(Shape state transition data)
BEGIN

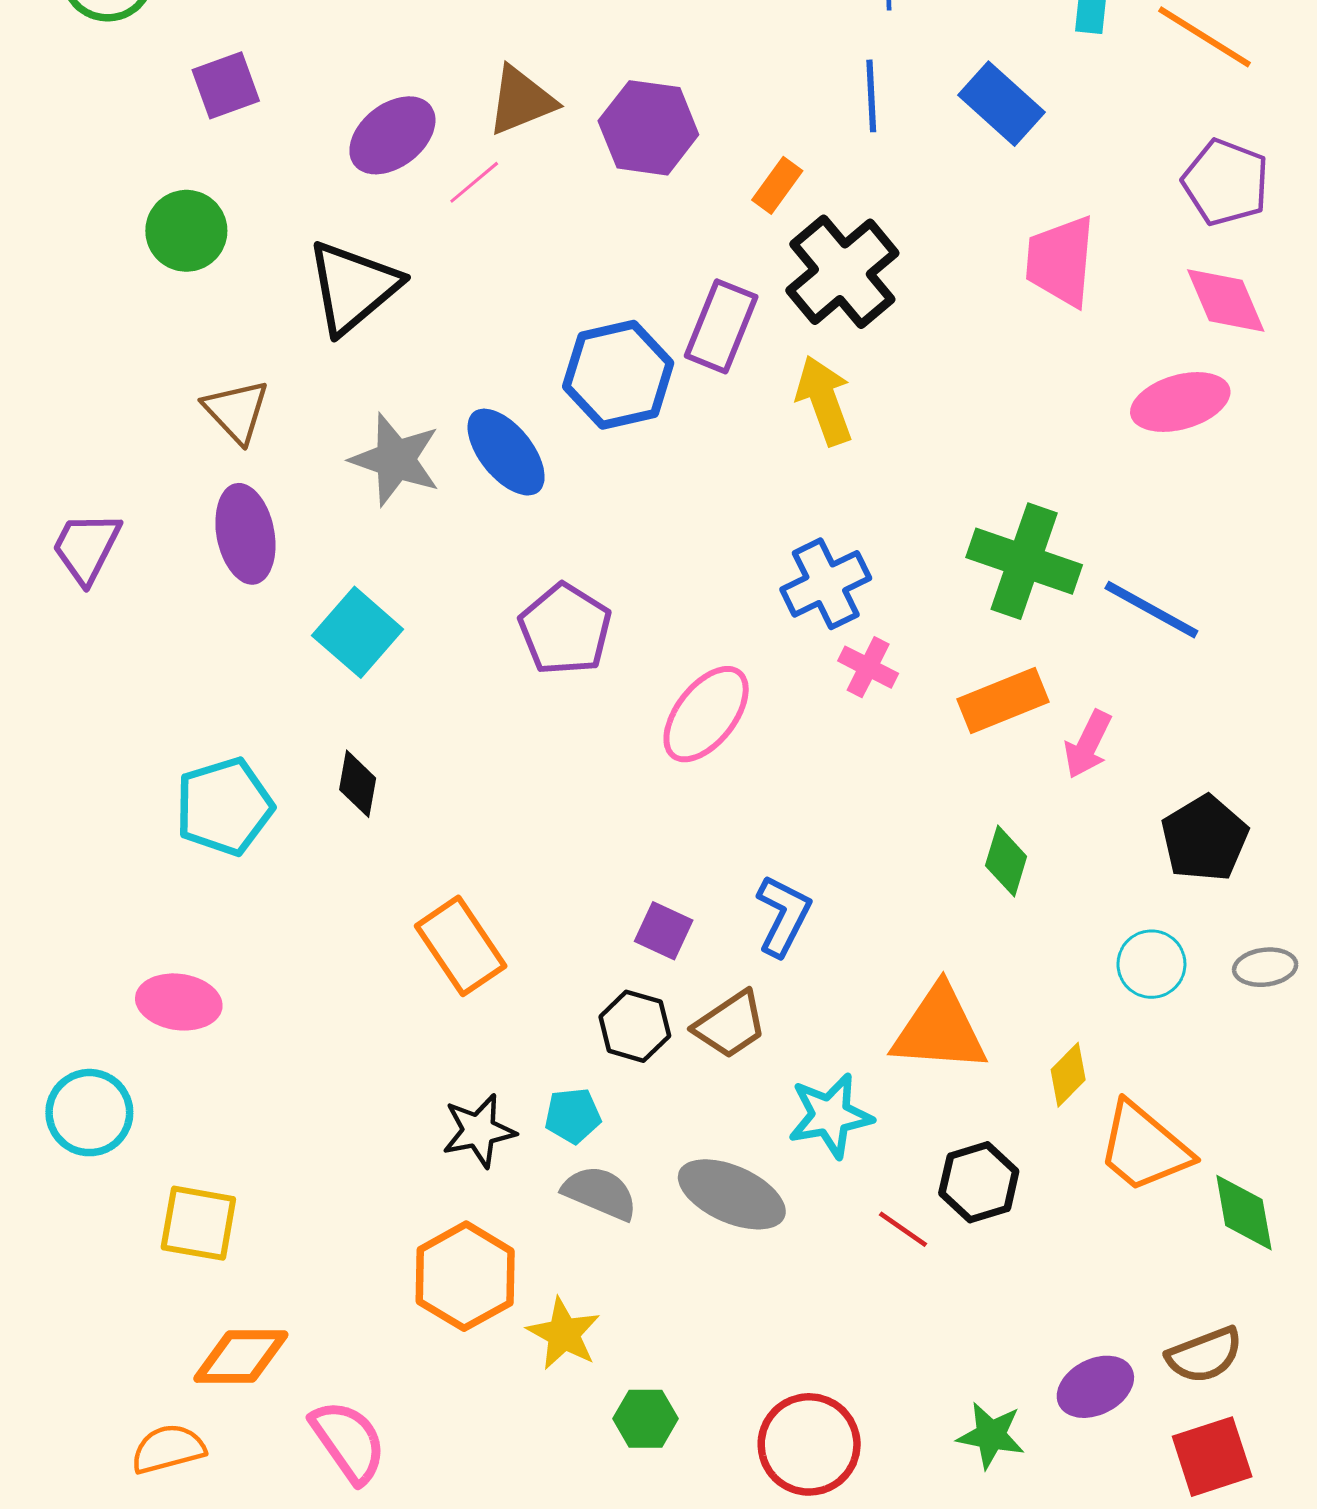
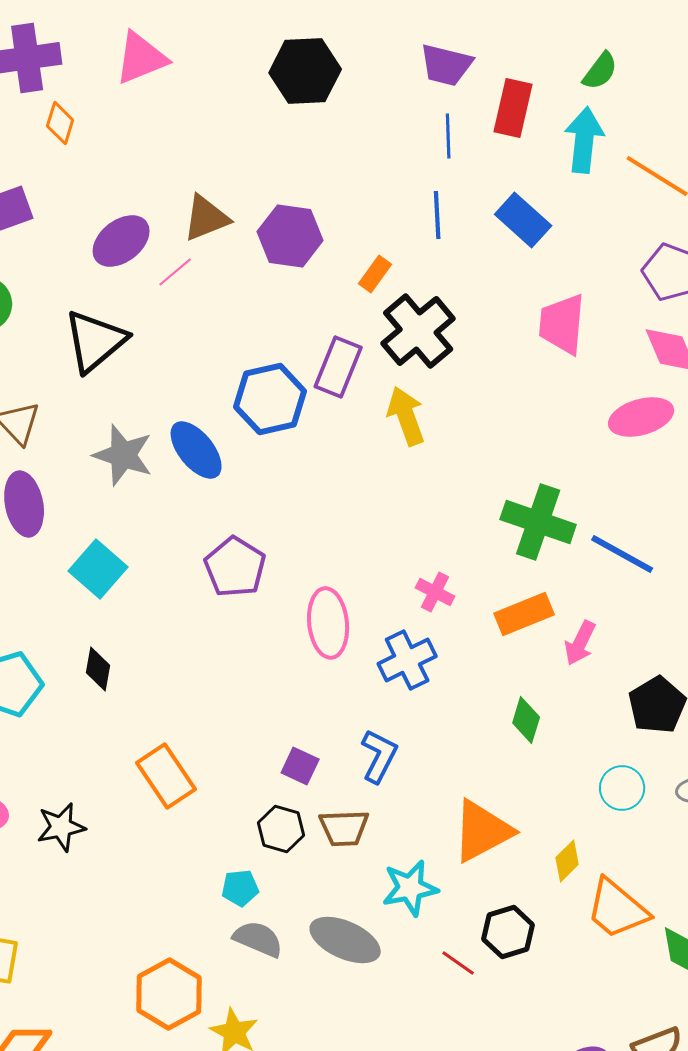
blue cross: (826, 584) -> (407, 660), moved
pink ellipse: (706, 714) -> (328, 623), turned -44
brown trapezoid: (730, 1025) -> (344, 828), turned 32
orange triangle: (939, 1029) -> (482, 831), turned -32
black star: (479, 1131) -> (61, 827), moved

END
BEGIN

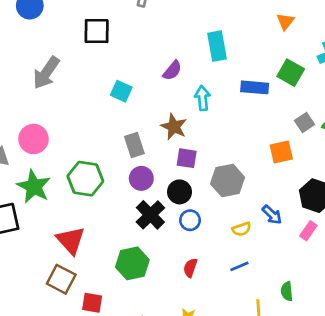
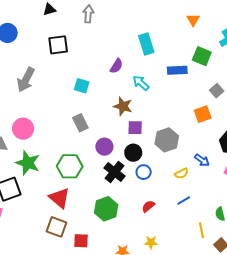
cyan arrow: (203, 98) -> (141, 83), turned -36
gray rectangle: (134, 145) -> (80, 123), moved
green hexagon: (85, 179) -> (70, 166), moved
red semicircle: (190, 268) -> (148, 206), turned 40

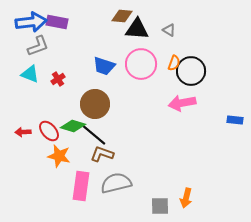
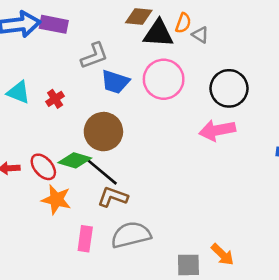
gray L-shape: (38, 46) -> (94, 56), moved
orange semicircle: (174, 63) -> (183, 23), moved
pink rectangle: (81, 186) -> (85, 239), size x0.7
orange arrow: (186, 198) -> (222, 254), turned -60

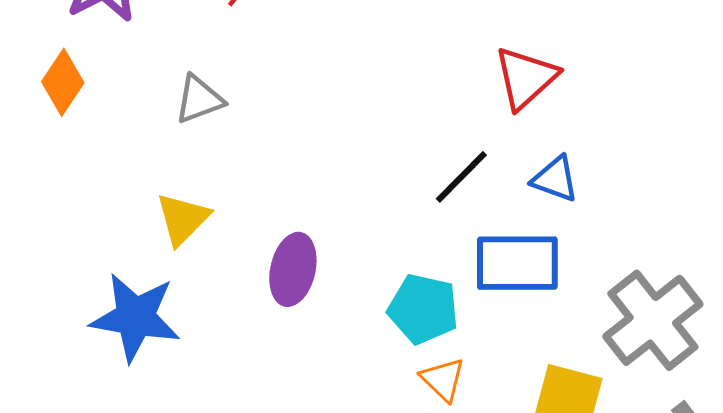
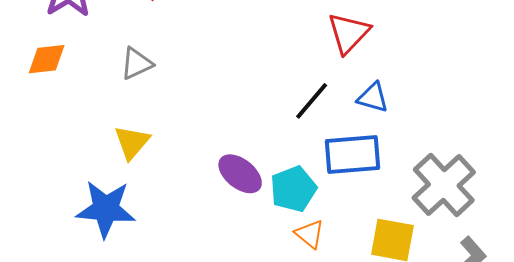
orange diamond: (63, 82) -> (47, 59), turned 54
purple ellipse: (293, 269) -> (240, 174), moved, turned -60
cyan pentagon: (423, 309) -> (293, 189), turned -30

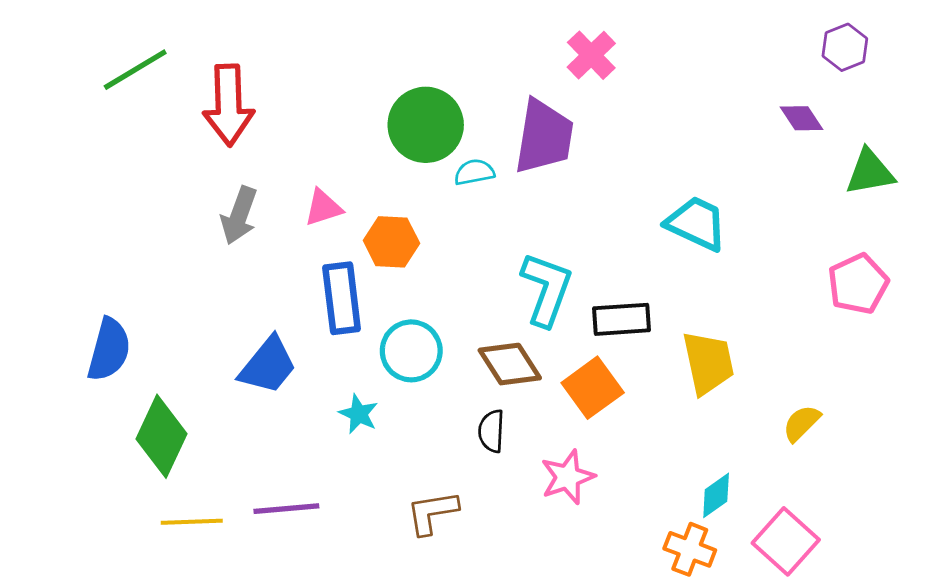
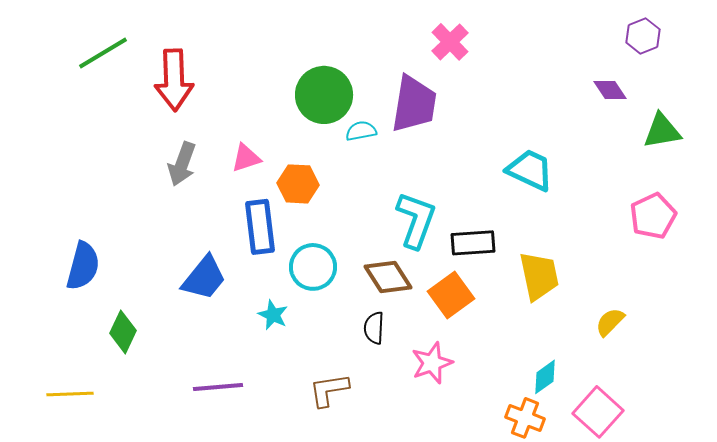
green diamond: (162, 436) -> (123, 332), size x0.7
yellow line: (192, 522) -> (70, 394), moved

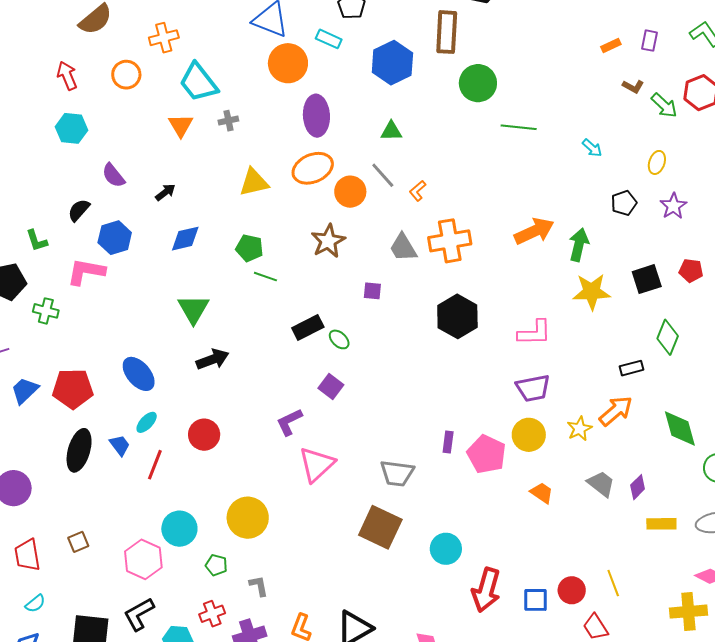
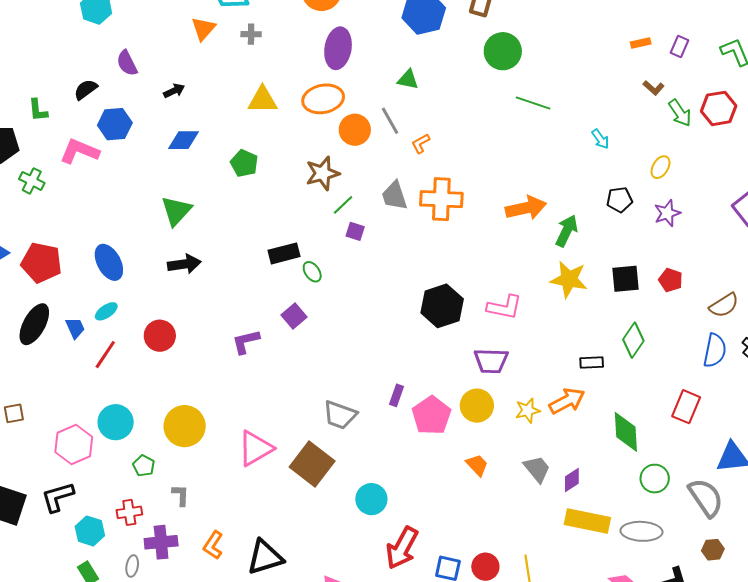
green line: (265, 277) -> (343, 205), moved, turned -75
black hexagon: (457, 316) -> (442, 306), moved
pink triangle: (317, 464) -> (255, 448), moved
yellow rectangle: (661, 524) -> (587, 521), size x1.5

END

## YOUR TASK:
Print from the line containing "cyan arrow: (203, 98)" through the line containing "yellow rectangle: (661, 524)" in the data above, exactly as the lines stand, and omit every picture.

## EXERCISE SOLUTION:
cyan arrow: (203, 98) -> (141, 83), turned -36
gray rectangle: (134, 145) -> (80, 123), moved
green hexagon: (85, 179) -> (70, 166), moved
red semicircle: (190, 268) -> (148, 206), turned 40

gray L-shape: (38, 46) -> (94, 56), moved
orange semicircle: (174, 63) -> (183, 23), moved
pink rectangle: (81, 186) -> (85, 239), size x0.7
orange arrow: (186, 198) -> (222, 254), turned -60

orange diamond: (63, 82) -> (47, 59), turned 54
purple ellipse: (293, 269) -> (240, 174), moved, turned -60
cyan pentagon: (423, 309) -> (293, 189), turned -30

green diamond: (162, 436) -> (123, 332), size x0.7
yellow line: (192, 522) -> (70, 394), moved

green line: (265, 277) -> (343, 205), moved, turned -75
black hexagon: (457, 316) -> (442, 306), moved
pink triangle: (317, 464) -> (255, 448), moved
yellow rectangle: (661, 524) -> (587, 521), size x1.5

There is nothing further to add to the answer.